Record excerpts:
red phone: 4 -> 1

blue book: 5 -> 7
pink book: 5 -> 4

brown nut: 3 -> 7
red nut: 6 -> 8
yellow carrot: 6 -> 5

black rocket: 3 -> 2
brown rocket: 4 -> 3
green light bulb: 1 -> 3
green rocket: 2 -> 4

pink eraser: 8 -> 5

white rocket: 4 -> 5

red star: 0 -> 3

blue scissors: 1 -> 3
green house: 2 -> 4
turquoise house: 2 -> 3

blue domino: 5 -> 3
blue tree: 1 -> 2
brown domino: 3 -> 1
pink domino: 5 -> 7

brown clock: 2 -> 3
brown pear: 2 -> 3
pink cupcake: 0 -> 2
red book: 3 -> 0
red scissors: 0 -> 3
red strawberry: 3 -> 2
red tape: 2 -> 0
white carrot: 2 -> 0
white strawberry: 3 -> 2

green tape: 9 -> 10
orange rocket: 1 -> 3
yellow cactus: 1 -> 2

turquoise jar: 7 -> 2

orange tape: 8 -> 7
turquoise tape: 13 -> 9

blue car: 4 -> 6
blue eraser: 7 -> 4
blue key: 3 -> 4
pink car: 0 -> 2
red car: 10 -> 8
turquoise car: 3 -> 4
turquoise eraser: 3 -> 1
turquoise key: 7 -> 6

Task objective: Set down the whole listing exactly.

Solution for this exercise:
red phone: 4 -> 1

blue book: 5 -> 7
pink book: 5 -> 4

brown nut: 3 -> 7
red nut: 6 -> 8
yellow carrot: 6 -> 5

black rocket: 3 -> 2
brown rocket: 4 -> 3
green light bulb: 1 -> 3
green rocket: 2 -> 4

pink eraser: 8 -> 5

white rocket: 4 -> 5

red star: 0 -> 3

blue scissors: 1 -> 3
green house: 2 -> 4
turquoise house: 2 -> 3

blue domino: 5 -> 3
blue tree: 1 -> 2
brown domino: 3 -> 1
pink domino: 5 -> 7

brown clock: 2 -> 3
brown pear: 2 -> 3
pink cupcake: 0 -> 2
red book: 3 -> 0
red scissors: 0 -> 3
red strawberry: 3 -> 2
red tape: 2 -> 0
white carrot: 2 -> 0
white strawberry: 3 -> 2

green tape: 9 -> 10
orange rocket: 1 -> 3
yellow cactus: 1 -> 2

turquoise jar: 7 -> 2

orange tape: 8 -> 7
turquoise tape: 13 -> 9

blue car: 4 -> 6
blue eraser: 7 -> 4
blue key: 3 -> 4
pink car: 0 -> 2
red car: 10 -> 8
turquoise car: 3 -> 4
turquoise eraser: 3 -> 1
turquoise key: 7 -> 6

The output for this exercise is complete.